* **Data records**
══════

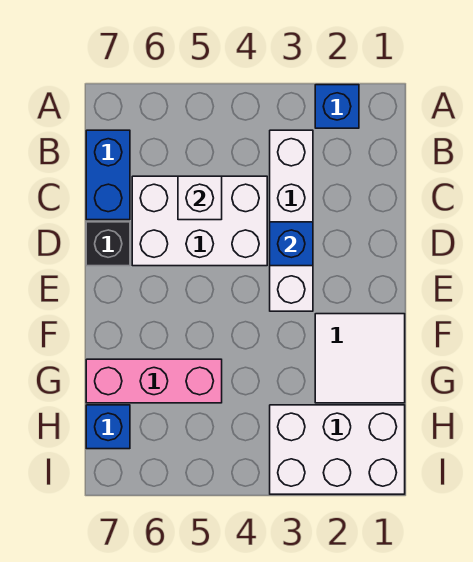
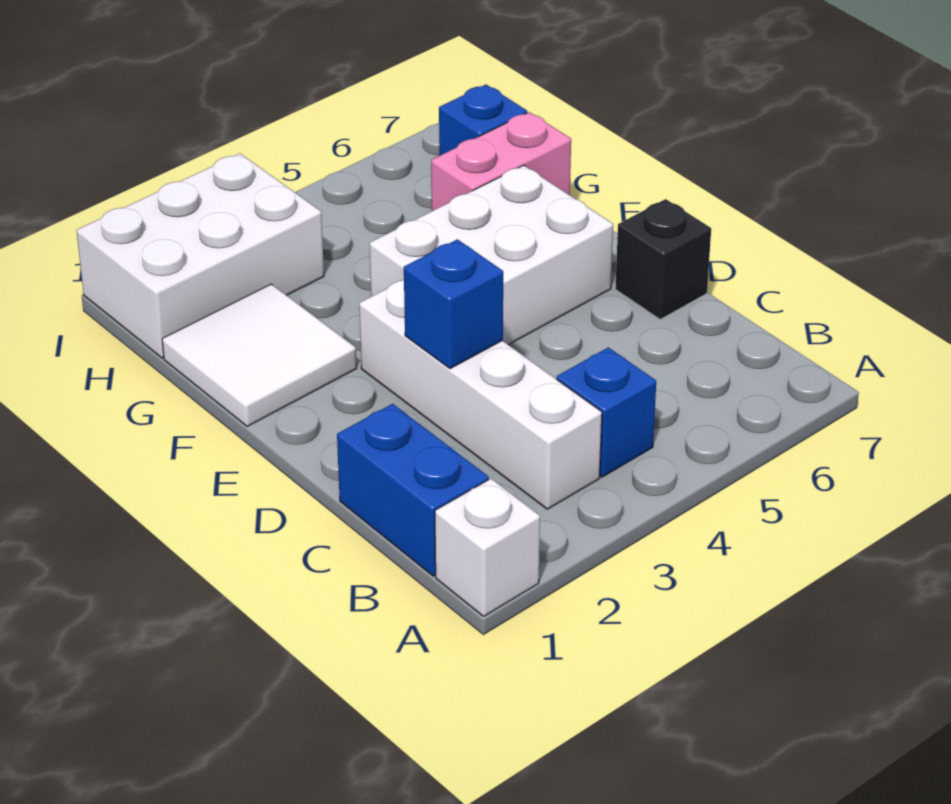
blue brick A2 level 1 -> blue brick B4 level 1
blue brick B7:C7 level 1 -> blue brick B1:C1 level 1
white brick C4:D6 level 1 -> white brick E4:F6 level 1
white brick C5 level 2 -> white brick A1 level 1
pink brick G5:G7 level 1 -> pink brick G6:G7 level 1

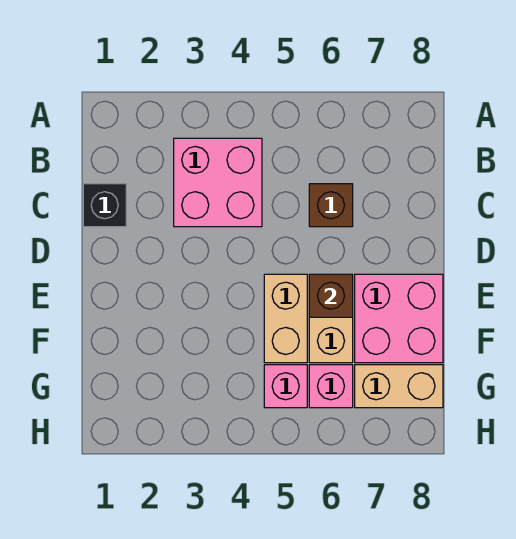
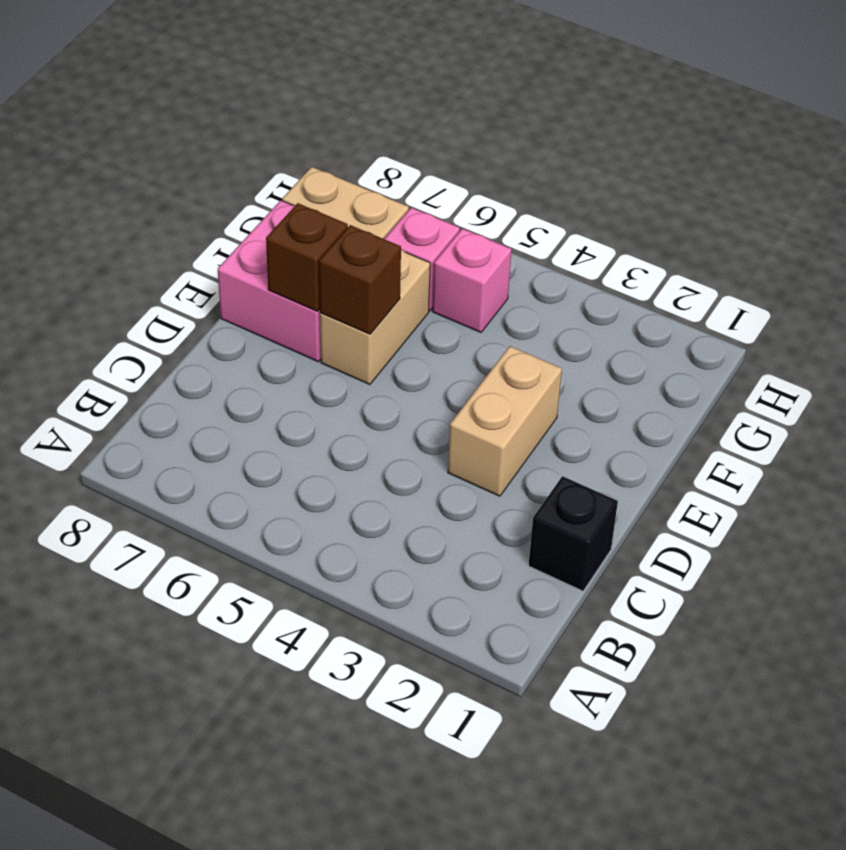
pink brick B3:C4 level 1 -> none
brown brick C6 level 1 -> brown brick E7 level 2
tan brick E5:F5 level 1 -> tan brick D3:E3 level 1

══════

* **Task directions**
For an answer, give a copy of every line in the listing that holds the word "white".

* **Output of the task**
white brick C4:D6 level 1 -> white brick E4:F6 level 1
white brick C5 level 2 -> white brick A1 level 1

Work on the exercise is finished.